**WORK TO BE COMPLETED**.
Scan the records below for the word "blue". Copy each line where it appears.
==== MATERIAL PROVIDED
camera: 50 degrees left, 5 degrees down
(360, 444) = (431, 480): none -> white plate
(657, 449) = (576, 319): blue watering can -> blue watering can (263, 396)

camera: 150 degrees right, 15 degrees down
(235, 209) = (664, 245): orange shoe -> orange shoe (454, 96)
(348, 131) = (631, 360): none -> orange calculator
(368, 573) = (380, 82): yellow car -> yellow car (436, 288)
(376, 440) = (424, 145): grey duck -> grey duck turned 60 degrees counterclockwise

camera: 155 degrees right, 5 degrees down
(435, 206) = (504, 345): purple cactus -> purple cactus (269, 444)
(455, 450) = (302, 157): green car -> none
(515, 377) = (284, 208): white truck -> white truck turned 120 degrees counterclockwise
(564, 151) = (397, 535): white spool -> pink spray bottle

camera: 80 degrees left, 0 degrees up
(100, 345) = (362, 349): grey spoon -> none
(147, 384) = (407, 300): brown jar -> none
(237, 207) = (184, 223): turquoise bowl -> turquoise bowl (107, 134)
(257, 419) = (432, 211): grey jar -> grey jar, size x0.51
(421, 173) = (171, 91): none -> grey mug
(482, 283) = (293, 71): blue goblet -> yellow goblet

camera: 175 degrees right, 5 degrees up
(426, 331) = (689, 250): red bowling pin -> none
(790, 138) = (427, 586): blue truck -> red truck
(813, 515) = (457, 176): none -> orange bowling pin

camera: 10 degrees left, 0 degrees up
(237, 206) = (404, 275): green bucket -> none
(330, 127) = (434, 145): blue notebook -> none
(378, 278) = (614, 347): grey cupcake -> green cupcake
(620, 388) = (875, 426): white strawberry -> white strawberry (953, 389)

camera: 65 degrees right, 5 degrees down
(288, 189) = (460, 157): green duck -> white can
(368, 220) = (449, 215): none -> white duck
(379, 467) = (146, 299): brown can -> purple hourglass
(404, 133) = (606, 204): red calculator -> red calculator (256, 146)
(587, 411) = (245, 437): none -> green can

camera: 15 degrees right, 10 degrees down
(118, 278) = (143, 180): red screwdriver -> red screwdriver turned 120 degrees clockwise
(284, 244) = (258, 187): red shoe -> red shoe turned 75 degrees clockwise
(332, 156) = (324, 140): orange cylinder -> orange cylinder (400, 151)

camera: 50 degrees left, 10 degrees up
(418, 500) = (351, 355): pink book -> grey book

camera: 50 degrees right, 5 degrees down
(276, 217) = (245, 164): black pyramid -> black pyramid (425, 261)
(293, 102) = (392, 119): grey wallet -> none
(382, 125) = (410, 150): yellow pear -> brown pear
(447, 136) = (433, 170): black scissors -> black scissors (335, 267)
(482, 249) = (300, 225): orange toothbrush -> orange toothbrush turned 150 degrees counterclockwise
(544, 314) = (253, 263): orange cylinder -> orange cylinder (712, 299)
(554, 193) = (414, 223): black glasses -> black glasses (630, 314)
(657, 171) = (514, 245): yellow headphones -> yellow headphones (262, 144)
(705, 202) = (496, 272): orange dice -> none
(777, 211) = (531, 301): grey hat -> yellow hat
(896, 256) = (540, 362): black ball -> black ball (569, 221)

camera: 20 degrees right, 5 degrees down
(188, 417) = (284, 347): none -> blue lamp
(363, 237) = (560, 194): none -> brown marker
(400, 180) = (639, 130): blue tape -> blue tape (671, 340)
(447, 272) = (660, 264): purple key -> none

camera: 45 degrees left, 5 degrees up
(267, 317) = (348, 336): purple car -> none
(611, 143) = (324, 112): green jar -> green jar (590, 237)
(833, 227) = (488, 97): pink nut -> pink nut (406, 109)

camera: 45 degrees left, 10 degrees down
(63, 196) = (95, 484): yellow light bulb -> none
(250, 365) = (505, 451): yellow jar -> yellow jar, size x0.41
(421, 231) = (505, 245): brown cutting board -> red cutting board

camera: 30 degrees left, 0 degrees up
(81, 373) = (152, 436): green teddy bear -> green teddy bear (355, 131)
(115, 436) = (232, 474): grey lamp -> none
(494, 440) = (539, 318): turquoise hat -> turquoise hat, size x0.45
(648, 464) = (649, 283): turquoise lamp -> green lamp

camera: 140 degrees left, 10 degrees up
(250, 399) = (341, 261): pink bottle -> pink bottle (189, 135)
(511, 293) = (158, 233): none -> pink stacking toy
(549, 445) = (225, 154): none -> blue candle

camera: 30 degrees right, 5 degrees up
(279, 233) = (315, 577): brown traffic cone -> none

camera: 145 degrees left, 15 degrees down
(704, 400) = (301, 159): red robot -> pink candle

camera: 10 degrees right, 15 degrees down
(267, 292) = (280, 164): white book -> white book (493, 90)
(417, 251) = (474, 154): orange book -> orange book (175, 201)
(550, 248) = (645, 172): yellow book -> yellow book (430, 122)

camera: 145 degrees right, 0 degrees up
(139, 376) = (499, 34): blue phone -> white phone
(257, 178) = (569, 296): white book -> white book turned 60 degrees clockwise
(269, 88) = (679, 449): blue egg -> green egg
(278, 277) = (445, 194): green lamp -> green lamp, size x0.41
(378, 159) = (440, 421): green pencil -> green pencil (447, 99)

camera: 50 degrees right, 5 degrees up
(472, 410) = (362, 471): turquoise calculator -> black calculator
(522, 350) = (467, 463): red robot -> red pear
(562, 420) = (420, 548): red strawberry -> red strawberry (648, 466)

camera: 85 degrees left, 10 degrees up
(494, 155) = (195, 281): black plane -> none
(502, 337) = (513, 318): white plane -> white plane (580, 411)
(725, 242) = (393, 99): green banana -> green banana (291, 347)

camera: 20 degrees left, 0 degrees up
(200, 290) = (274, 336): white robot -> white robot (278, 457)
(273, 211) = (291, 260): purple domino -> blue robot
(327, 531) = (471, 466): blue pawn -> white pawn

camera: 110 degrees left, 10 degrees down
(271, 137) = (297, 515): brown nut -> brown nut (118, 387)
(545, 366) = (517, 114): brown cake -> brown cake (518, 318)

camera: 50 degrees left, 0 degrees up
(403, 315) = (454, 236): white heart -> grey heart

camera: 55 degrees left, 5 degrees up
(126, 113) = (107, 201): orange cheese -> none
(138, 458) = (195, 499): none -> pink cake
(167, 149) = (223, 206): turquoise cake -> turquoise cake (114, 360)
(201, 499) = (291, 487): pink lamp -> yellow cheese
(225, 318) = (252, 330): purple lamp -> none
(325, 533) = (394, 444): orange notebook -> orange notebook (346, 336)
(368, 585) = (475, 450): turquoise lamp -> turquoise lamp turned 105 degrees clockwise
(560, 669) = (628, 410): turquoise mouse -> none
========
**ANSWER**.
(657, 449) = (576, 319): blue watering can -> blue watering can (263, 396)
(482, 283) = (293, 71): blue goblet -> yellow goblet
(790, 138) = (427, 586): blue truck -> red truck
(330, 127) = (434, 145): blue notebook -> none
(188, 417) = (284, 347): none -> blue lamp
(400, 180) = (639, 130): blue tape -> blue tape (671, 340)
(549, 445) = (225, 154): none -> blue candle
(139, 376) = (499, 34): blue phone -> white phone
(269, 88) = (679, 449): blue egg -> green egg
(273, 211) = (291, 260): purple domino -> blue robot
(327, 531) = (471, 466): blue pawn -> white pawn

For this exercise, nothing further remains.